> **What you have to do**:
In the items below, copy word for word the lines that start at the one containing "No, translucent plastic" and end after the one containing "from white glossy tile at lower left.".

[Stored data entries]
● ● ● ●

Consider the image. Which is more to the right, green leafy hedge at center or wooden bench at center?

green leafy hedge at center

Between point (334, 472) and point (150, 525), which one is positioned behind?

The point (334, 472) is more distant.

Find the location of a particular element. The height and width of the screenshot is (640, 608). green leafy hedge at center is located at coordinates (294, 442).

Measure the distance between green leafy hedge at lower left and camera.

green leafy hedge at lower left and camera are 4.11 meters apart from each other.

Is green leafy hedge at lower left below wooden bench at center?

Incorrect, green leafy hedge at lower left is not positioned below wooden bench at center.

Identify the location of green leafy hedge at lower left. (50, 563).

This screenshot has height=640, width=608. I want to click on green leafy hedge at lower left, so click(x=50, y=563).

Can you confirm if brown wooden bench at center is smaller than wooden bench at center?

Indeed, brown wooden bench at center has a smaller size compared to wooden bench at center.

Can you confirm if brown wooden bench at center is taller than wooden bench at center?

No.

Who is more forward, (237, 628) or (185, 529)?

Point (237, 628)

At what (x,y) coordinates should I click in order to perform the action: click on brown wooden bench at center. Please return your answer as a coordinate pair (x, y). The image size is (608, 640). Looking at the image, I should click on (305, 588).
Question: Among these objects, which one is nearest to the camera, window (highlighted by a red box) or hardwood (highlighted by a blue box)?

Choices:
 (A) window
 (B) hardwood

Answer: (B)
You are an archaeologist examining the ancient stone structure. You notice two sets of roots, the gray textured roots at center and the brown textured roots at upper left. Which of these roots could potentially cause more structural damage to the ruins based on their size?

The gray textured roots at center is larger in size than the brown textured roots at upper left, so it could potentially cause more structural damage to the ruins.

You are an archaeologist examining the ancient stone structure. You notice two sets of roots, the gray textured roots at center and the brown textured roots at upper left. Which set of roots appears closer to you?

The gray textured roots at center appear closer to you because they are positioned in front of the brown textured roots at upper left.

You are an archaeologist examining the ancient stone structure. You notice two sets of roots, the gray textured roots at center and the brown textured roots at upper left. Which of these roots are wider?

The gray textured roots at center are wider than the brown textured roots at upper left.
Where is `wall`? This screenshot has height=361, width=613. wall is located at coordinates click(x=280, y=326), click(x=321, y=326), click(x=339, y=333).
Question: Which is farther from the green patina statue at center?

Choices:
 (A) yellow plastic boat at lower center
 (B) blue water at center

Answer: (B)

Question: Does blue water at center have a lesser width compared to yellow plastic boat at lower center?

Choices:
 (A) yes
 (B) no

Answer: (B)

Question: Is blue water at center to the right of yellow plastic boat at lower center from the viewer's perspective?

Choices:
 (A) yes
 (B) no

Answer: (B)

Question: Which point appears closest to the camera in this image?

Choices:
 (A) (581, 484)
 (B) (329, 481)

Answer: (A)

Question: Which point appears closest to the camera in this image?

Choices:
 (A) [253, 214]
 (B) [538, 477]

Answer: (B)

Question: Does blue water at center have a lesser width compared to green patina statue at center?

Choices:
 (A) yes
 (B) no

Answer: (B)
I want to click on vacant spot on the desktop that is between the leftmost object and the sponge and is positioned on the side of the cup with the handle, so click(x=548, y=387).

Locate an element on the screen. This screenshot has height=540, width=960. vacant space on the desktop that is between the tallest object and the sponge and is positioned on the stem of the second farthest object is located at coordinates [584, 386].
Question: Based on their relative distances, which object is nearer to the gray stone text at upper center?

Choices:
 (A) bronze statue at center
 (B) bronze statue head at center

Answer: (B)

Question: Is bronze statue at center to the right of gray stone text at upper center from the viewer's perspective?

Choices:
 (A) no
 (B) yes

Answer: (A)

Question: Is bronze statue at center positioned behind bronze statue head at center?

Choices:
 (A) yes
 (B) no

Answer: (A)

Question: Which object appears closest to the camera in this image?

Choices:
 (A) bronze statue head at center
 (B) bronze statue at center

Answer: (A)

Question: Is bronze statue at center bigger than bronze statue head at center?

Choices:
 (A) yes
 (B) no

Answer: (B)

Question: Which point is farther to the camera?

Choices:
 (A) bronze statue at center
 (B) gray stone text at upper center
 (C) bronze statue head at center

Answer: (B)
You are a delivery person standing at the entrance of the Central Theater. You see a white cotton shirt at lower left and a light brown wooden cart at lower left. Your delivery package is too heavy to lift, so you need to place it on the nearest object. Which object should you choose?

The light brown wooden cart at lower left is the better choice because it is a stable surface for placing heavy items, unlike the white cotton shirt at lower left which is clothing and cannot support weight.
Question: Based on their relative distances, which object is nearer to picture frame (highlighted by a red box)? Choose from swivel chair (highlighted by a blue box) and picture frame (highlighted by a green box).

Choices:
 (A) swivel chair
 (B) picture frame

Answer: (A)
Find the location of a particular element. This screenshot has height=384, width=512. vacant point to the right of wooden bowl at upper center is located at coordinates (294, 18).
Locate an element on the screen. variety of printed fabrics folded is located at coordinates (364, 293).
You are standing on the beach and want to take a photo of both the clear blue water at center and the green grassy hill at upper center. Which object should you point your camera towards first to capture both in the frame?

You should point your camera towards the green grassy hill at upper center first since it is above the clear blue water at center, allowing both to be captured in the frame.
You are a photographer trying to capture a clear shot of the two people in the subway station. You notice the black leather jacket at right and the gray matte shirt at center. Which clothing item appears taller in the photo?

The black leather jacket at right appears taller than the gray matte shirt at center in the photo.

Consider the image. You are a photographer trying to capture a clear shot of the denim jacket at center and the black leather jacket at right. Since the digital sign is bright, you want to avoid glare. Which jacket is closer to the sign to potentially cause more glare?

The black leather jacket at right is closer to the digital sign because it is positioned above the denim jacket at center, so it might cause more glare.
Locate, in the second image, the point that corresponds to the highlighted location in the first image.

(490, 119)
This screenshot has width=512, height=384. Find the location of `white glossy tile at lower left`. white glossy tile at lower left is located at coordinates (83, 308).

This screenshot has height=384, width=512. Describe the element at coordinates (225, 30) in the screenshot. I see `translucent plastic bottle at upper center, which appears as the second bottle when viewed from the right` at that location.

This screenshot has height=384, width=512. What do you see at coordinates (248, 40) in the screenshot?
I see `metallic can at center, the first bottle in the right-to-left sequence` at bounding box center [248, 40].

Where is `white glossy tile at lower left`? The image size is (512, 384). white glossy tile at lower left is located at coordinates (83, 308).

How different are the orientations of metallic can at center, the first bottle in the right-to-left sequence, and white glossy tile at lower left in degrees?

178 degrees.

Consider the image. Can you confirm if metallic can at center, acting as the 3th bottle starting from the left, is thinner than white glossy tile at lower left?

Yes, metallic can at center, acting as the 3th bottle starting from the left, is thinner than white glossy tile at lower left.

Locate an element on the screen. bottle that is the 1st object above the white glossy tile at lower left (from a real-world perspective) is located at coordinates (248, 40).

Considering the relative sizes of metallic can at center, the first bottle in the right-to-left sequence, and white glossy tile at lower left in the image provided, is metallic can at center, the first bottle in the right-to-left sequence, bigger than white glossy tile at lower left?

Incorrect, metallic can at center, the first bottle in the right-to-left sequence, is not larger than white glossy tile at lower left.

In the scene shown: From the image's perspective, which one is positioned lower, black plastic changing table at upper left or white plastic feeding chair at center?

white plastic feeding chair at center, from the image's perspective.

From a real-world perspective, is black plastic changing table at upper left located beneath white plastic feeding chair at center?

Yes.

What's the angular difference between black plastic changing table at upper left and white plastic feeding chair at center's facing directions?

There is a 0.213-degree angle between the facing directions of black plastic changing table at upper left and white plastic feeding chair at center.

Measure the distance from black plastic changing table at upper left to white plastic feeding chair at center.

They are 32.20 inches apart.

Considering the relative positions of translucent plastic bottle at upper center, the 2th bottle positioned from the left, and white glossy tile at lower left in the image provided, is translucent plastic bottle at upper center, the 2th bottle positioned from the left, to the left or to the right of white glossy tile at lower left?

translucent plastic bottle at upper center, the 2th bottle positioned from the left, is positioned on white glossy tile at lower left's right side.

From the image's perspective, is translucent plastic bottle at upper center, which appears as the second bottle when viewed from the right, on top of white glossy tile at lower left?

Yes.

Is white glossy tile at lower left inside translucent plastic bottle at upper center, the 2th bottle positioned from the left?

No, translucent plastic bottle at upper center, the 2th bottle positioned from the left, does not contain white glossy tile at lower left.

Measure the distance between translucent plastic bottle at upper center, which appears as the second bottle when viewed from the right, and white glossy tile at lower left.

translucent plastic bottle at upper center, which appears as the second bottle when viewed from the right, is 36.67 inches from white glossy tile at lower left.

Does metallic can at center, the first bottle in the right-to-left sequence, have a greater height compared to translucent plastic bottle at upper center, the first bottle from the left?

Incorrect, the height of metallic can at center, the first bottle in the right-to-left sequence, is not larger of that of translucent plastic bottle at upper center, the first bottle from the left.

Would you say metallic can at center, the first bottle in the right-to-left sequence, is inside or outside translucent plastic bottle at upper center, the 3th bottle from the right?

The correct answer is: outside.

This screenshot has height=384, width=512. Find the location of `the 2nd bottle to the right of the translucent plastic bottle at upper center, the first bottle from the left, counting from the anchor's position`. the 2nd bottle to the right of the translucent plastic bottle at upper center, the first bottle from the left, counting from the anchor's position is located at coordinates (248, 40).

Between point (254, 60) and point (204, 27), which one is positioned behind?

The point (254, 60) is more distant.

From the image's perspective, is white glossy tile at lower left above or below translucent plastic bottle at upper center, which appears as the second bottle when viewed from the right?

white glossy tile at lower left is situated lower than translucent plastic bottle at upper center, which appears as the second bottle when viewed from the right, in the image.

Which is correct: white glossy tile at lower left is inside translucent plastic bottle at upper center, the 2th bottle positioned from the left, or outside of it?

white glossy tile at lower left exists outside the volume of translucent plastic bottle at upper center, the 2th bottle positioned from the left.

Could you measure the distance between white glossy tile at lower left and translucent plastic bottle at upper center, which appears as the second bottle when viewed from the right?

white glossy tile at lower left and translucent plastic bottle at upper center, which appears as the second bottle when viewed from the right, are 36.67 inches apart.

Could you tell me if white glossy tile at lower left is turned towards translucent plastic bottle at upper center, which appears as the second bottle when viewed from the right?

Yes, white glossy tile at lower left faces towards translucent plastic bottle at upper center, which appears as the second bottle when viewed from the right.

● ● ● ●

> **Answer for the task**:
No, translucent plastic bottle at upper center, the 2th bottle positioned from the left, does not contain white glossy tile at lower left.

Measure the distance between translucent plastic bottle at upper center, which appears as the second bottle when viewed from the right, and white glossy tile at lower left.

translucent plastic bottle at upper center, which appears as the second bottle when viewed from the right, is 36.67 inches from white glossy tile at lower left.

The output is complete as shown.